What is being asked: Print each entry word for word without images.

Records supplied:
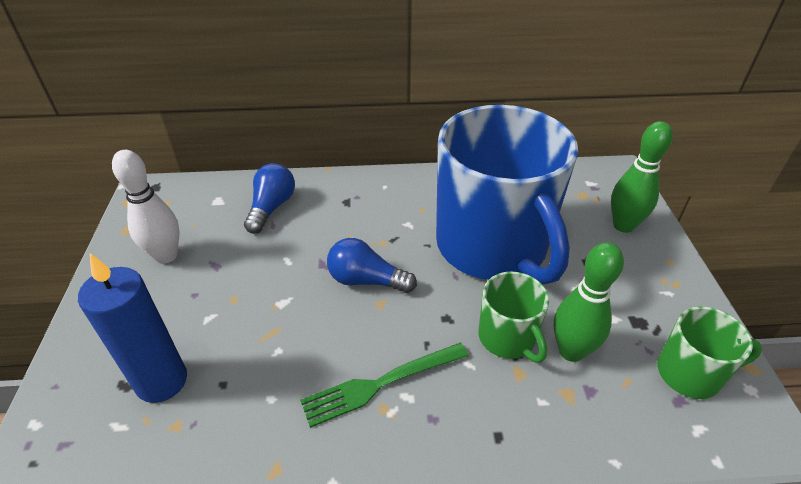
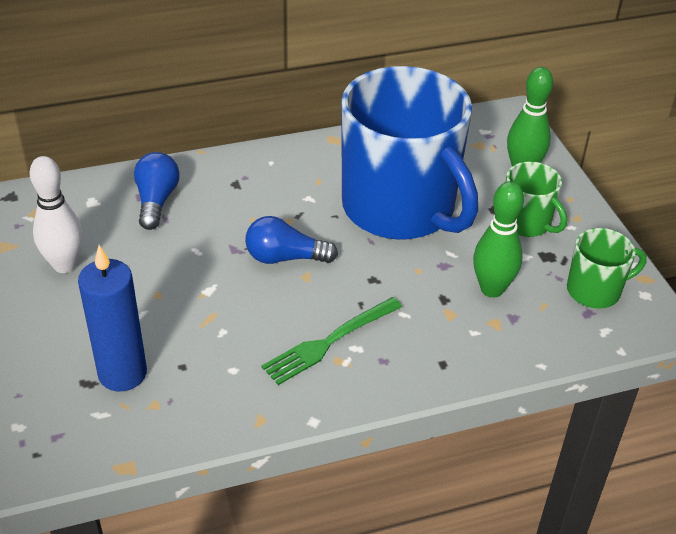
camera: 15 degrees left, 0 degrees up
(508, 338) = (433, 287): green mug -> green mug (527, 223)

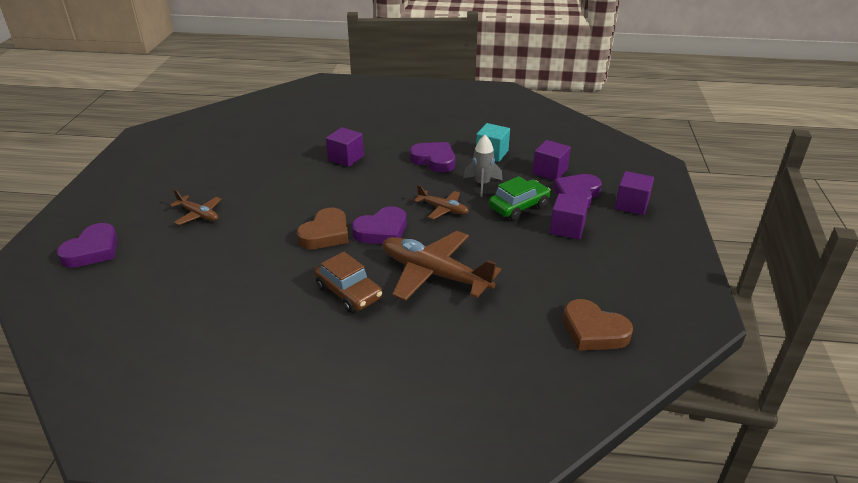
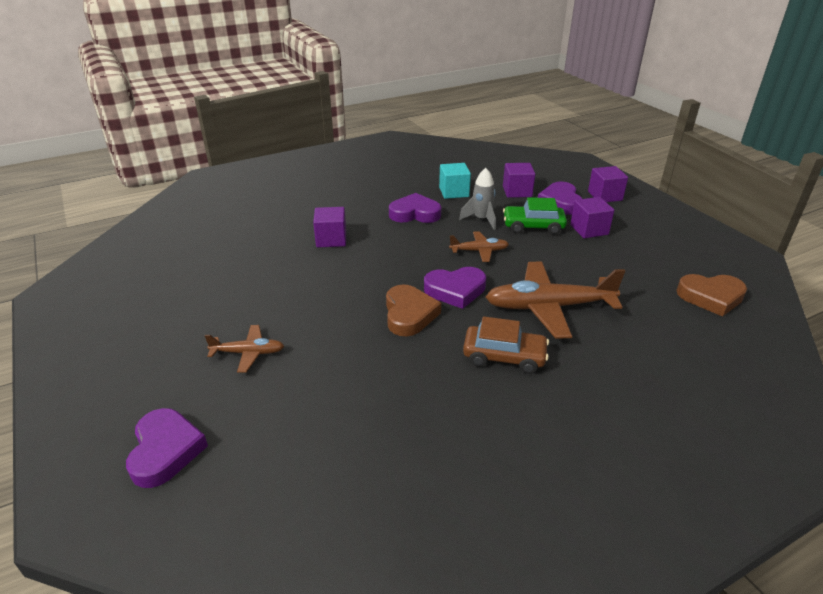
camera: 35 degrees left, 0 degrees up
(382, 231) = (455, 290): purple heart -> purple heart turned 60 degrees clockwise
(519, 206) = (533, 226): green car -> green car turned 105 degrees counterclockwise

Output for this exercise:
camera: 15 degrees left, 0 degrees up
(508, 338) = (433, 287): green mug -> green mug (527, 223)

camera: 35 degrees left, 0 degrees up
(382, 231) = (455, 290): purple heart -> purple heart turned 60 degrees clockwise
(519, 206) = (533, 226): green car -> green car turned 105 degrees counterclockwise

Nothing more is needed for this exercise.